Work required >> Reproduce each line from the records that holds "counterclockwise".

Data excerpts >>
——

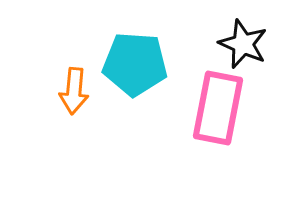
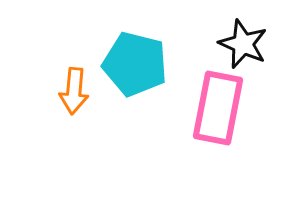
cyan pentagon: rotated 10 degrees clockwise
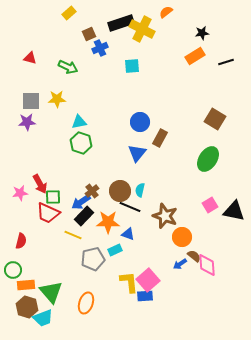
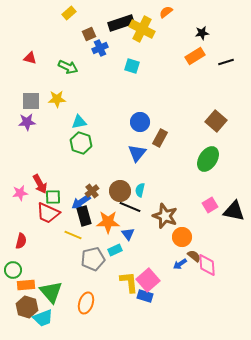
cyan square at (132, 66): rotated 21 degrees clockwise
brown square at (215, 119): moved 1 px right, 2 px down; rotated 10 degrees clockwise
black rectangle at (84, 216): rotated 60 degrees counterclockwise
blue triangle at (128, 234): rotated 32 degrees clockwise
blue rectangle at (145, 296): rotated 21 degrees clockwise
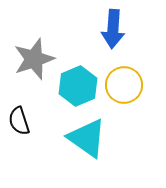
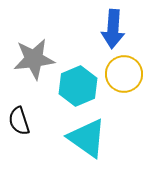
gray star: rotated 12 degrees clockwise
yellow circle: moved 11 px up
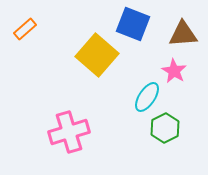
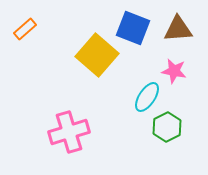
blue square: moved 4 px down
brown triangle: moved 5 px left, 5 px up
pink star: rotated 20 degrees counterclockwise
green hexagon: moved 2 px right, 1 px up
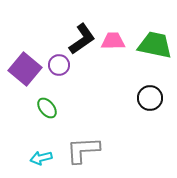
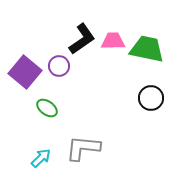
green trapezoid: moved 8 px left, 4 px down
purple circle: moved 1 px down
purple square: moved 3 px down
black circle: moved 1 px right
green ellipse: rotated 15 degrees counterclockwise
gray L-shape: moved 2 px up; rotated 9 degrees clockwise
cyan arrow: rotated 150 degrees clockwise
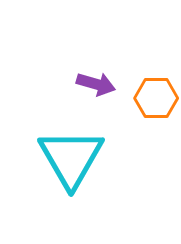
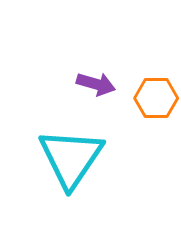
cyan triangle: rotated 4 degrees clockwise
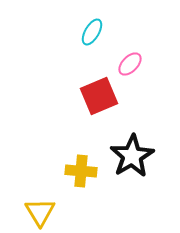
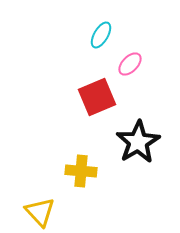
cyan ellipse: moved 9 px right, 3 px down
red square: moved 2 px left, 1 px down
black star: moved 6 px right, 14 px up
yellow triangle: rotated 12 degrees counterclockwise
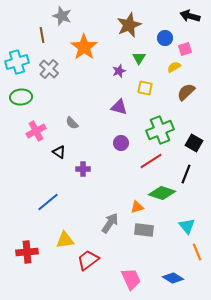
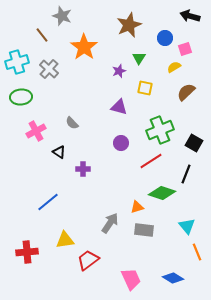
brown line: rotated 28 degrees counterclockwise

——

Output for this exercise >>
black rectangle at (84, 216): rotated 60 degrees counterclockwise
pink star: rotated 20 degrees counterclockwise
green ellipse: rotated 15 degrees counterclockwise
yellow triangle: rotated 12 degrees counterclockwise
brown line: rotated 28 degrees counterclockwise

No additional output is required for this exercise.